=== RECORDED INFORMATION ===
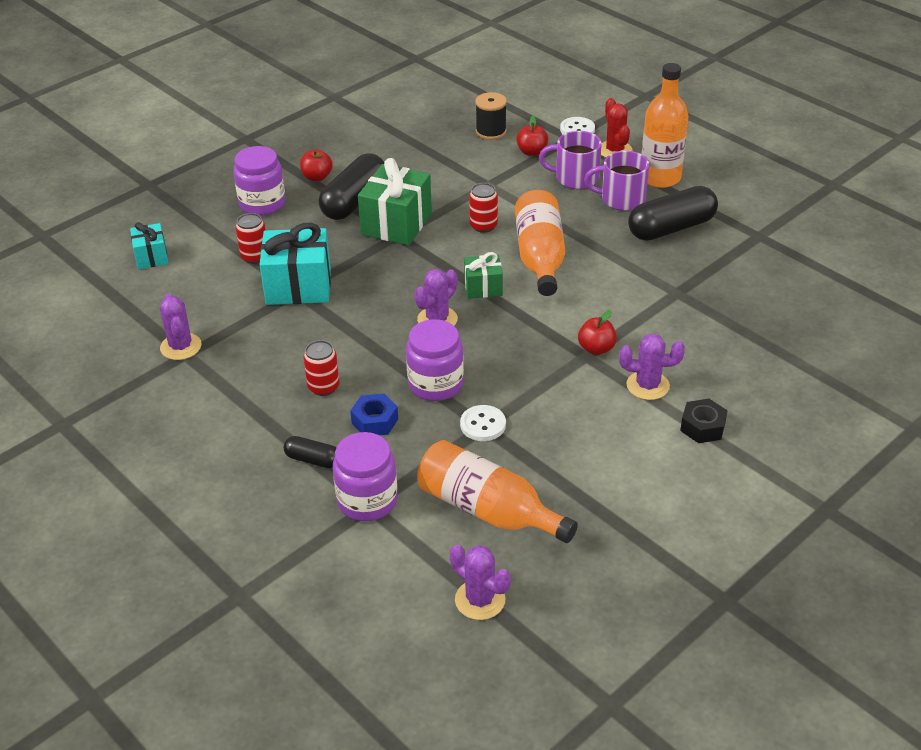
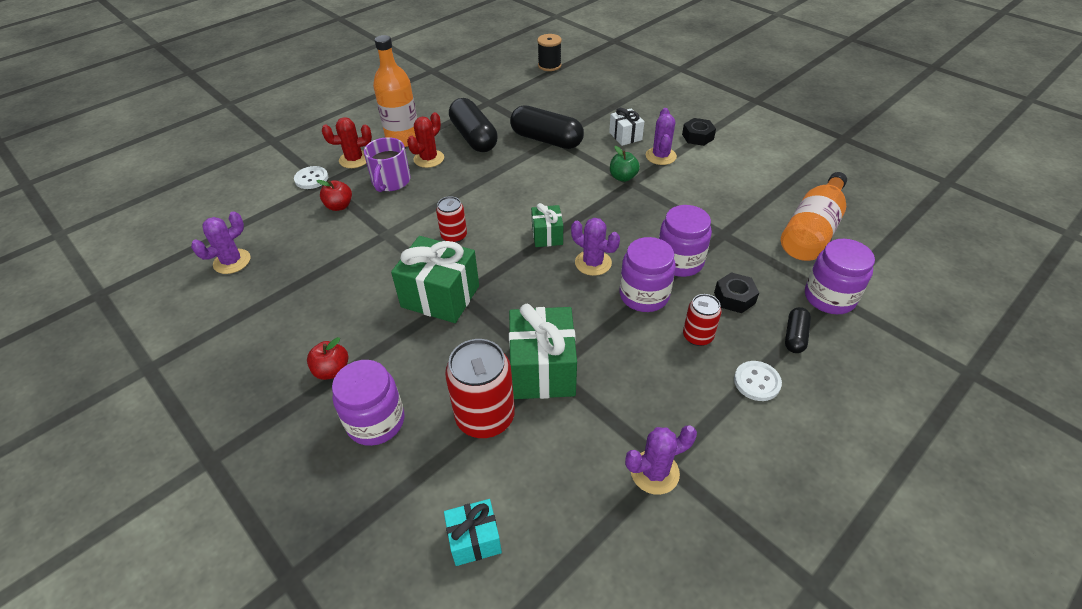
camera: 90 degrees left, 5 degrees up
(255, 256) = (485, 417): red can -> red can, size x1.75
(298, 286) = (542, 370): turquoise gift -> green gift
(354, 201) = (391, 333): black capsule -> black capsule (546, 140)
(375, 421) = (734, 298): blue nut -> black nut
(385, 353) = (644, 295): none -> purple jar
(480, 600) = (898, 234): purple cactus -> purple cactus (232, 261)
(483, 424) = (722, 234): white button -> white button (757, 382)
(491, 131) = (291, 232): black spool -> black spool (549, 65)
(540, 257) = (505, 203): orange bottle -> none
(596, 348) = (623, 177): red apple -> green apple
(621, 199) = (429, 159): purple mug -> red cactus
(693, 355) = (625, 136): none -> white gift

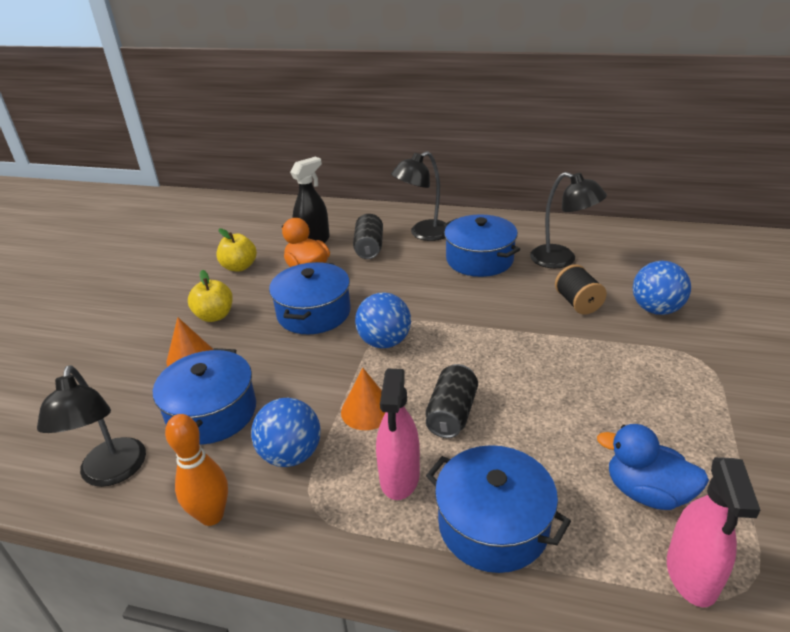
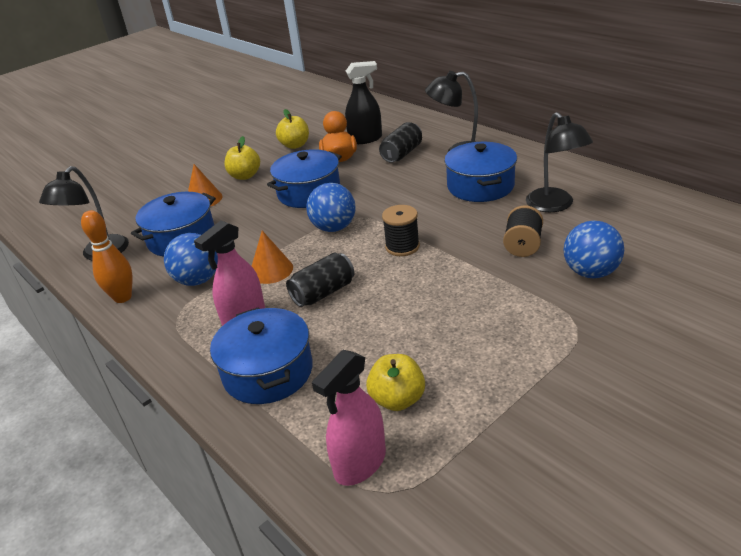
camera: 35 degrees right, 0 degrees up
(475, 339) = (402, 246): none -> black spool
(646, 492) = (397, 399): blue duck -> yellow apple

=== WHAT THE EXERCISE ASKS ===
Look through the entries above and report each line where the string "white" occurs.

=== EXPECTED OUTPUT ===
(483, 424) = (722, 234): white button -> white button (757, 382)
(693, 355) = (625, 136): none -> white gift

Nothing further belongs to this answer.